> [TASK BRIEF] The stretch from the line with "emerald_reading_lamp (1st from" through the line with "emerald_toy_pear (3rd from left)" in the records below: write it out exactly, and nothing else.

▼

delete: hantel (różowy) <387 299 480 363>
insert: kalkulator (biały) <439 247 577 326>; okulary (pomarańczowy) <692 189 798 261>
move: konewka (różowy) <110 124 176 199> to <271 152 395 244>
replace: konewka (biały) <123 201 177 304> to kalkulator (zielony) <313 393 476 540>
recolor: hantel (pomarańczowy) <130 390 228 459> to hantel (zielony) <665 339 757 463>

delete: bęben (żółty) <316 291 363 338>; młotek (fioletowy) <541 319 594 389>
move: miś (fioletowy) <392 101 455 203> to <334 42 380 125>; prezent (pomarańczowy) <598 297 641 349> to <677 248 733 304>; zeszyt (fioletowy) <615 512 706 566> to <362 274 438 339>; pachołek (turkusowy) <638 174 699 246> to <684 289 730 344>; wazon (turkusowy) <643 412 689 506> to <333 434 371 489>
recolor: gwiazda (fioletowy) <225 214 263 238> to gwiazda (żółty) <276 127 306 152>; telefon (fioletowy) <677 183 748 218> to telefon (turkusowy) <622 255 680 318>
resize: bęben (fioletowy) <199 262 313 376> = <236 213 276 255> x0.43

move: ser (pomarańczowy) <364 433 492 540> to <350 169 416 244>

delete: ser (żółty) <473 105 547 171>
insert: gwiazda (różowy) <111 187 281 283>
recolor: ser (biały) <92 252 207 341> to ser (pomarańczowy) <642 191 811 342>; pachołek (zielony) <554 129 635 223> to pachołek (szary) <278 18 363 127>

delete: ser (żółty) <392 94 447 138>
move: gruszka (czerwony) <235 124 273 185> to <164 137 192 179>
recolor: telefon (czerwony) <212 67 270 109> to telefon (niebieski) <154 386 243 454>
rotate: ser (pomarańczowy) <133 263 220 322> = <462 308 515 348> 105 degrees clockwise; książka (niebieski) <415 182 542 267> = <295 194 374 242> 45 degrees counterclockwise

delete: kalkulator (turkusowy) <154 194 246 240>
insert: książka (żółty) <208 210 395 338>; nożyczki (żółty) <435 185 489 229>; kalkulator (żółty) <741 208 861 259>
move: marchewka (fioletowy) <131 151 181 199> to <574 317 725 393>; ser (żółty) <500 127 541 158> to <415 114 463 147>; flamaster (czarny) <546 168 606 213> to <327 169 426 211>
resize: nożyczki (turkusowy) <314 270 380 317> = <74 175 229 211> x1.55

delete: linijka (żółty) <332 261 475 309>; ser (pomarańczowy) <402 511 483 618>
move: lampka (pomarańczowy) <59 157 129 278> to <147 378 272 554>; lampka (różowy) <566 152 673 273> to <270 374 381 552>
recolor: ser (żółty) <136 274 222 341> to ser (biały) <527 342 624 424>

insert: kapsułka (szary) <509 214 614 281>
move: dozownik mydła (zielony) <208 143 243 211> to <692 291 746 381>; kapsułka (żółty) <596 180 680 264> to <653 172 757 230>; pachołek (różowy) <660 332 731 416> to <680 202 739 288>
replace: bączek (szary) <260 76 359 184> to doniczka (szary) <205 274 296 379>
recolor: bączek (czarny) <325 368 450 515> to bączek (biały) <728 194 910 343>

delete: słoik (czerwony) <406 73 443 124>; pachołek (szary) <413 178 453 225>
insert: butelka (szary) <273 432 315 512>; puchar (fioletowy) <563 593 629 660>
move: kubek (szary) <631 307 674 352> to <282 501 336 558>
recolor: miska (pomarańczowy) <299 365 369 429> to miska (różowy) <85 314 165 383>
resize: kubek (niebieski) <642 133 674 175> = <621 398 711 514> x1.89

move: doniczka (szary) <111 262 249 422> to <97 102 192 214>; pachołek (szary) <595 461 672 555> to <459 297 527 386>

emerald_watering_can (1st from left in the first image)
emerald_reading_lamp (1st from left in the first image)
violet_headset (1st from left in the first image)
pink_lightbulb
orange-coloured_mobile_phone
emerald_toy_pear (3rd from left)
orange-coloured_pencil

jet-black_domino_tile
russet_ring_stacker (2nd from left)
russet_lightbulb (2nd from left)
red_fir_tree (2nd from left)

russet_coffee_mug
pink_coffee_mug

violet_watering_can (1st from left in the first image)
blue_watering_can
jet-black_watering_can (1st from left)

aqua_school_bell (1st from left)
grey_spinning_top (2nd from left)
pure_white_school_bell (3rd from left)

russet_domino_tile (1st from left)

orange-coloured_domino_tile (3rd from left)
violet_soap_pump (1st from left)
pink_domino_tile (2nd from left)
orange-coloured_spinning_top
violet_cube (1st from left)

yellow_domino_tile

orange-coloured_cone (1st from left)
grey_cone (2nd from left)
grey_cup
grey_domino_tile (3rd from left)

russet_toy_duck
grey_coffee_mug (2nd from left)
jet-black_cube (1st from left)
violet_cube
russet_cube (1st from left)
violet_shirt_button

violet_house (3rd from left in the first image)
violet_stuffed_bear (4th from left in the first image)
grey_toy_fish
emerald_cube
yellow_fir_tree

▲

> [OUTPUT FOR THIS TASK]
emerald_reading_lamp (1st from left in the first image)
violet_headset (1st from left in the first image)
pink_lightbulb
orange-coloured_mobile_phone
emerald_toy_pear (3rd from left)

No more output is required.